Requirement
Each record below should appear again exactly as written.

(Data for this task begins)

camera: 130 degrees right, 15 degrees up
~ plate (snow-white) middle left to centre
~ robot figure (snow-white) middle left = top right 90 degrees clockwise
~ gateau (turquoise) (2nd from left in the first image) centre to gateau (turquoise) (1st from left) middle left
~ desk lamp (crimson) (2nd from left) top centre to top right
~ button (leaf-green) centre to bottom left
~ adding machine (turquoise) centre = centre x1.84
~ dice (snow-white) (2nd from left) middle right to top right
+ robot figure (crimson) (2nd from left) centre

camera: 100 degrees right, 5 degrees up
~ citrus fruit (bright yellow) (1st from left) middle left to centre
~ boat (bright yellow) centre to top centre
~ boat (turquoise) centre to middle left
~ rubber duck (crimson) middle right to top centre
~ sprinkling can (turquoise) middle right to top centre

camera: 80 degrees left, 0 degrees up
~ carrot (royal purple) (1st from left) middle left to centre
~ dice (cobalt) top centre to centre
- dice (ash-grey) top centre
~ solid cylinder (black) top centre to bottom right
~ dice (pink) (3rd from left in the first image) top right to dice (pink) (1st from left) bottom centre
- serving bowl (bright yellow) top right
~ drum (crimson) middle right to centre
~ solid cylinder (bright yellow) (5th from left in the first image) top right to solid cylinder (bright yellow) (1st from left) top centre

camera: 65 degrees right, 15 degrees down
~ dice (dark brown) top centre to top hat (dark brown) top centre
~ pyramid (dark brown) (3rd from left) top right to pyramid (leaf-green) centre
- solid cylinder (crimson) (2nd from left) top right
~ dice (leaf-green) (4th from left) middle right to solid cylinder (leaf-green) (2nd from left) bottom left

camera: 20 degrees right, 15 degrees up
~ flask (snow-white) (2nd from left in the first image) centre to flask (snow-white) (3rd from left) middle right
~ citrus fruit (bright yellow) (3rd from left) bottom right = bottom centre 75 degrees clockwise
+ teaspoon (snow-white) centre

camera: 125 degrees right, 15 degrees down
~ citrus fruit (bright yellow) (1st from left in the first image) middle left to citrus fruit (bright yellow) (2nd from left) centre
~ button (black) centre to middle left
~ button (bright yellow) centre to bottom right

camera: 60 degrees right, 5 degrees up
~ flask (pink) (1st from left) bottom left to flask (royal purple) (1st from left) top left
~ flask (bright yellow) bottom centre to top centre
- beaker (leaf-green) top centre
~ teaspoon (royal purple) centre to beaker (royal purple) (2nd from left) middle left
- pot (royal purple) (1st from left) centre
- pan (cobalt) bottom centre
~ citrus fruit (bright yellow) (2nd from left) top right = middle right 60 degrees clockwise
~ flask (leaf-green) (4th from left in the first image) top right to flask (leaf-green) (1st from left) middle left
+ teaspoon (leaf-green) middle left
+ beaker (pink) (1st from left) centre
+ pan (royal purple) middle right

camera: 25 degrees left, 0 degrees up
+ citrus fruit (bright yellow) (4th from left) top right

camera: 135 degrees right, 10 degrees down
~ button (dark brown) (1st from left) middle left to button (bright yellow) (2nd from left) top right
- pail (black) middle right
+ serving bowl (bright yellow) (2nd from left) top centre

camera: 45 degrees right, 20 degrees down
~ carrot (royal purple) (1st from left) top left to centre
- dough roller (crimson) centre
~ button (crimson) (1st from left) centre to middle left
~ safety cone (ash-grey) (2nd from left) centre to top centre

(Data for this task ends)

Reply to the exercise
camera: 130 degrees right, 15 degrees up
~ plate (snow-white) middle left to centre
~ robot figure (snow-white) middle left = top right 90 degrees clockwise
~ gateau (turquoise) (2nd from left in the first image) centre to gateau (turquoise) (1st from left) middle left
~ desk lamp (crimson) (2nd from left) top centre to top right
~ button (leaf-green) centre to bottom left
~ adding machine (turquoise) centre = centre x1.84
~ dice (snow-white) (2nd from left) middle right to top right
+ robot figure (crimson) (2nd from left) centre

camera: 100 degrees right, 5 degrees up
~ citrus fruit (bright yellow) (1st from left) middle left to centre
~ boat (bright yellow) centre to top centre
~ boat (turquoise) centre to middle left
~ rubber duck (crimson) middle right to top centre
~ sprinkling can (turquoise) middle right to top centre

camera: 80 degrees left, 0 degrees up
~ carrot (royal purple) (1st from left) middle left to centre
~ dice (cobalt) top centre to centre
- dice (ash-grey) top centre
~ solid cylinder (black) top centre to bottom right
~ dice (pink) (3rd from left in the first image) top right to dice (pink) (1st from left) bottom centre
- serving bowl (bright yellow) top right
~ drum (crimson) middle right to centre
~ solid cylinder (bright yellow) (5th from left in the first image) top right to solid cylinder (bright yellow) (1st from left) top centre

camera: 65 degrees right, 15 degrees down
~ dice (dark brown) top centre to top hat (dark brown) top centre
~ pyramid (dark brown) (3rd from left) top right to pyramid (leaf-green) centre
- solid cylinder (crimson) (2nd from left) top right
~ dice (leaf-green) (4th from left) middle right to solid cylinder (leaf-green) (2nd from left) bottom left

camera: 20 degrees right, 15 degrees up
~ flask (snow-white) (2nd from left in the first image) centre to flask (snow-white) (3rd from left) middle right
~ citrus fruit (bright yellow) (3rd from left) bottom right = bottom centre 75 degrees clockwise
+ teaspoon (snow-white) centre

camera: 125 degrees right, 15 degrees down
~ citrus fruit (bright yellow) (1st from left in the first image) middle left to citrus fruit (bright yellow) (2nd from left) centre
~ button (black) centre to middle left
~ button (bright yellow) centre to bottom right

camera: 60 degrees right, 5 degrees up
~ flask (pink) (1st from left) bottom left to flask (royal purple) (1st from left) top left
~ flask (bright yellow) bottom centre to top centre
- beaker (leaf-green) top centre
~ teaspoon (royal purple) centre to beaker (royal purple) (2nd from left) middle left
- pot (royal purple) (1st from left) centre
- pan (cobalt) bottom centre
~ citrus fruit (bright yellow) (2nd from left) top right = middle right 60 degrees clockwise
~ flask (leaf-green) (4th from left in the first image) top right to flask (leaf-green) (1st from left) middle left
+ teaspoon (leaf-green) middle left
+ beaker (pink) (1st from left) centre
+ pan (royal purple) middle right

camera: 25 degrees left, 0 degrees up
+ citrus fruit (bright yellow) (4th from left) top right

camera: 135 degrees right, 10 degrees down
~ button (dark brown) (1st from left) middle left to button (bright yellow) (2nd from left) top right
- pail (black) middle right
+ serving bowl (bright yellow) (2nd from left) top centre

camera: 45 degrees right, 20 degrees down
~ carrot (royal purple) (1st from left) top left to centre
- dough roller (crimson) centre
~ button (crimson) (1st from left) centre to middle left
~ safety cone (ash-grey) (2nd from left) centre to top centre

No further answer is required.